**Modification records**
*** Block opens ***
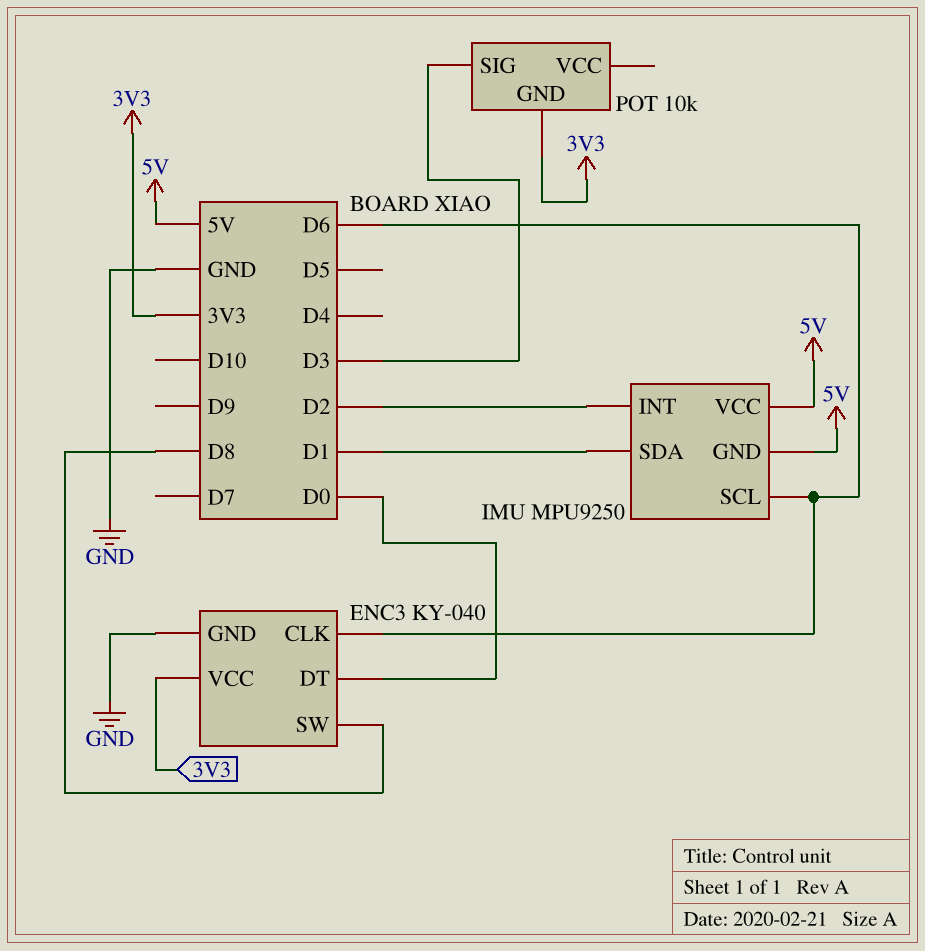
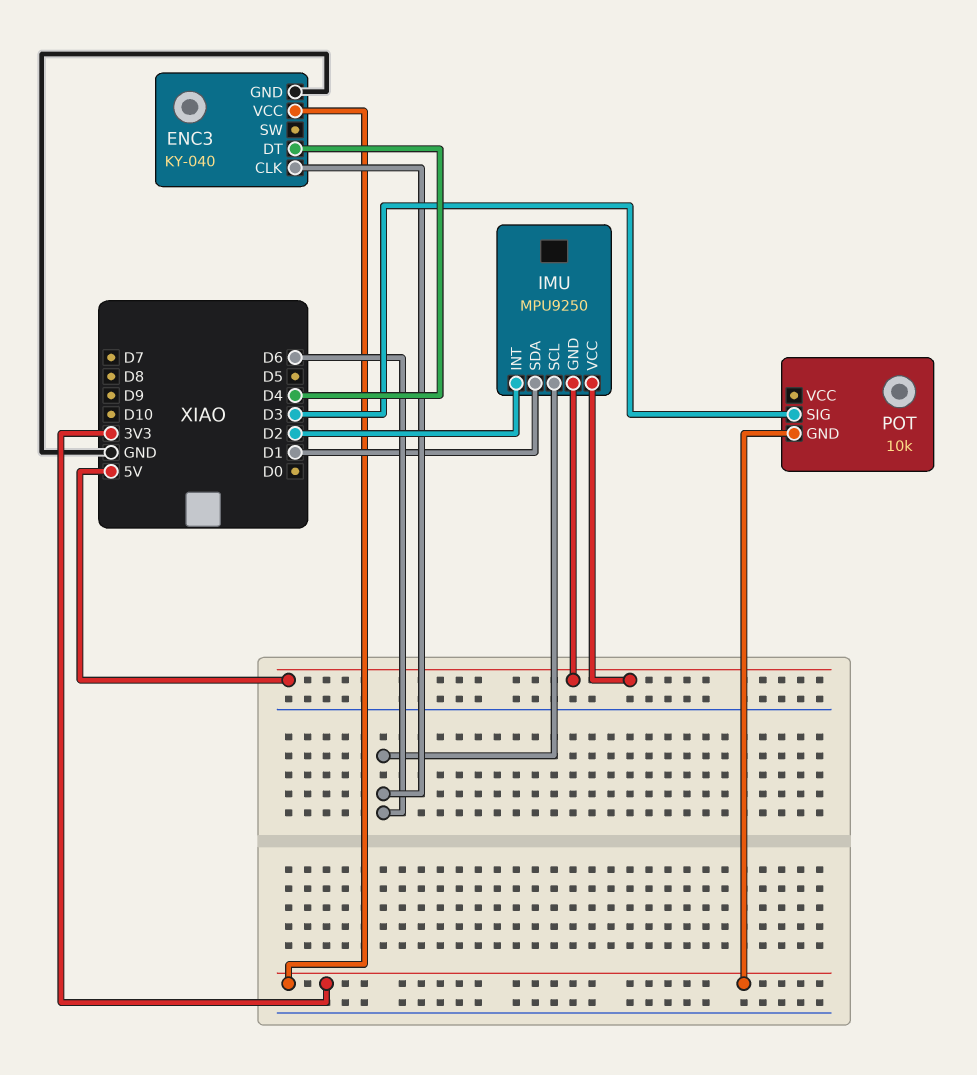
ENC3 pin DT: D0 -> D4
ENC3 pin SW: D8 -> none

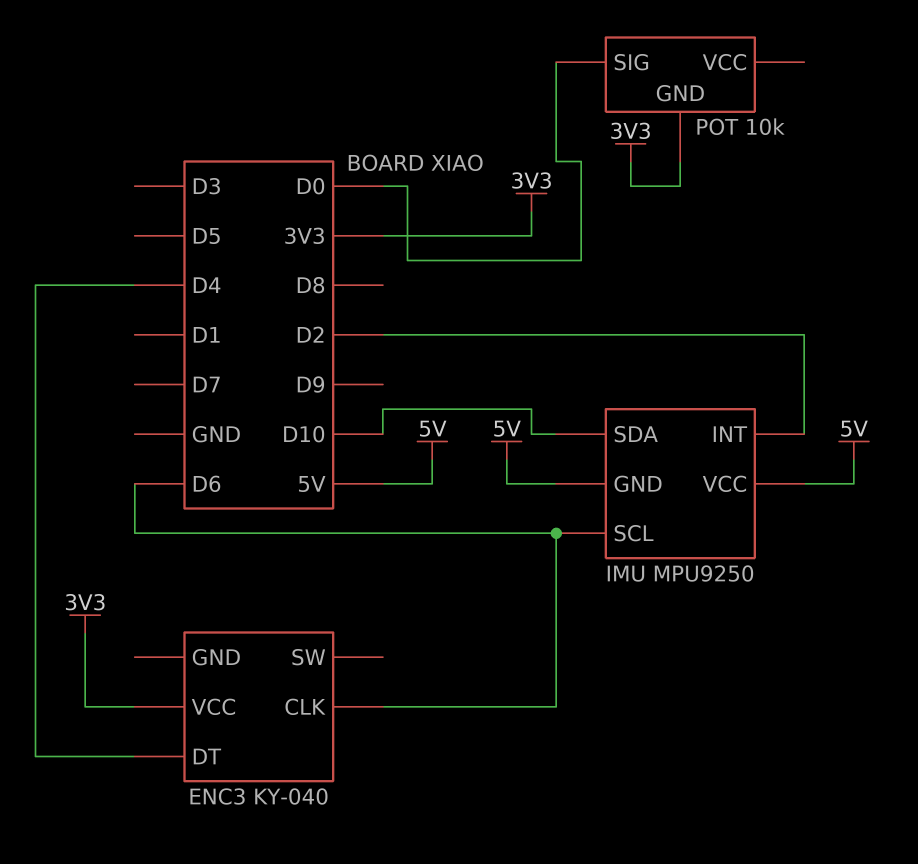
ENC3 pin GND: GND -> none
IMU pin SDA: D1 -> D10
POT pin SIG: D3 -> D0

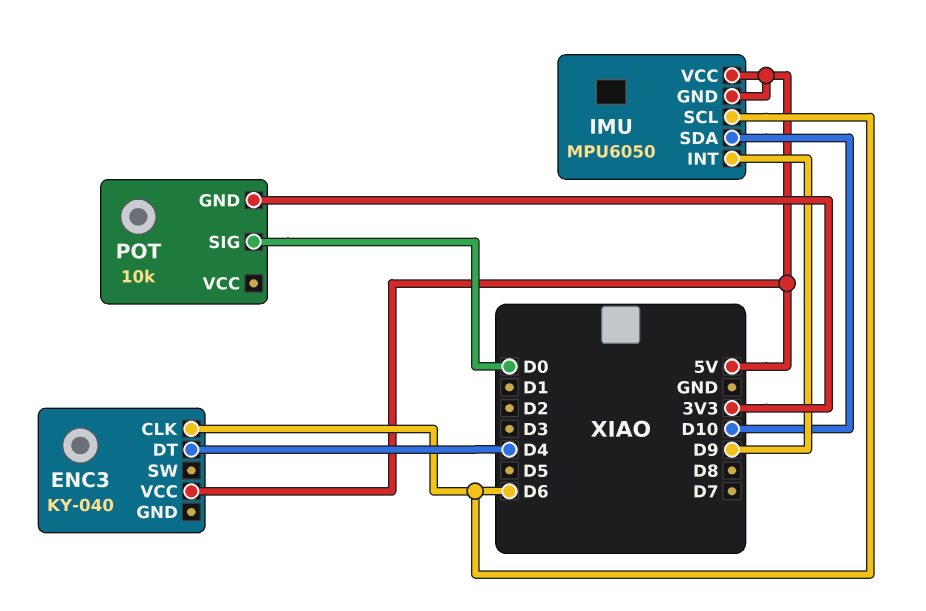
ENC3 pin VCC: 3V3 -> 5V
IMU: MPU9250 -> MPU6050
IMU pin INT: D2 -> D9

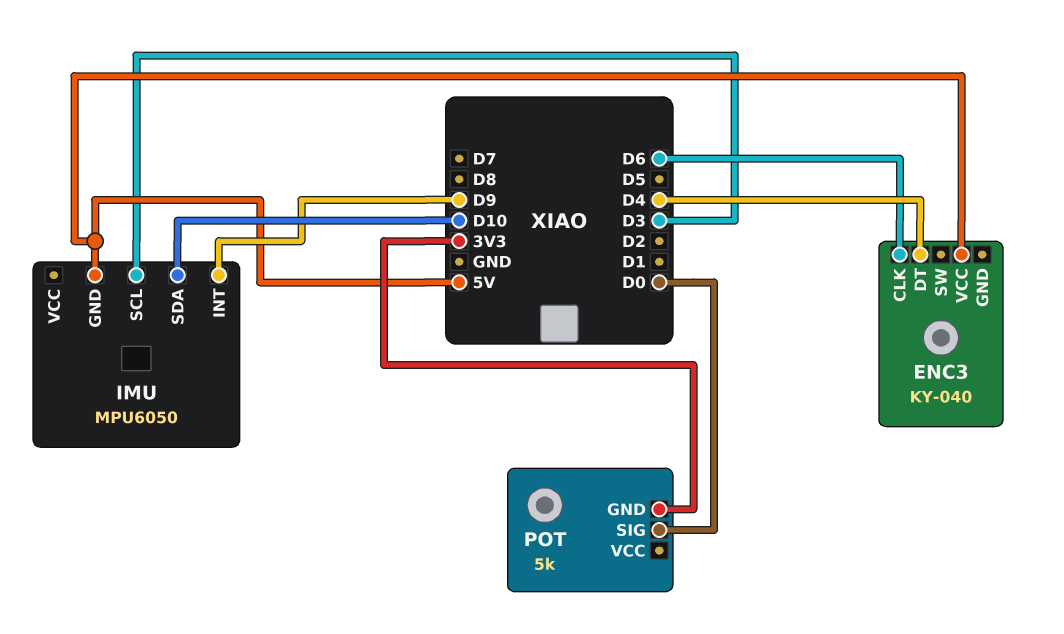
IMU pin SCL: D6 -> D3
IMU pin VCC: 5V -> none
POT: 10k -> 5k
*** Block closes ***
**WHAT YOU ARE ASKED TO DO**
Return only the lines that start at the line containing "IMU: MPU9250 -> MPU6050" and finish at the last line of the entries, exactly as written and without pictures.

**TASK RESULT**
IMU: MPU9250 -> MPU6050
IMU pin INT: D2 -> D9

IMU pin SCL: D6 -> D3
IMU pin VCC: 5V -> none
POT: 10k -> 5k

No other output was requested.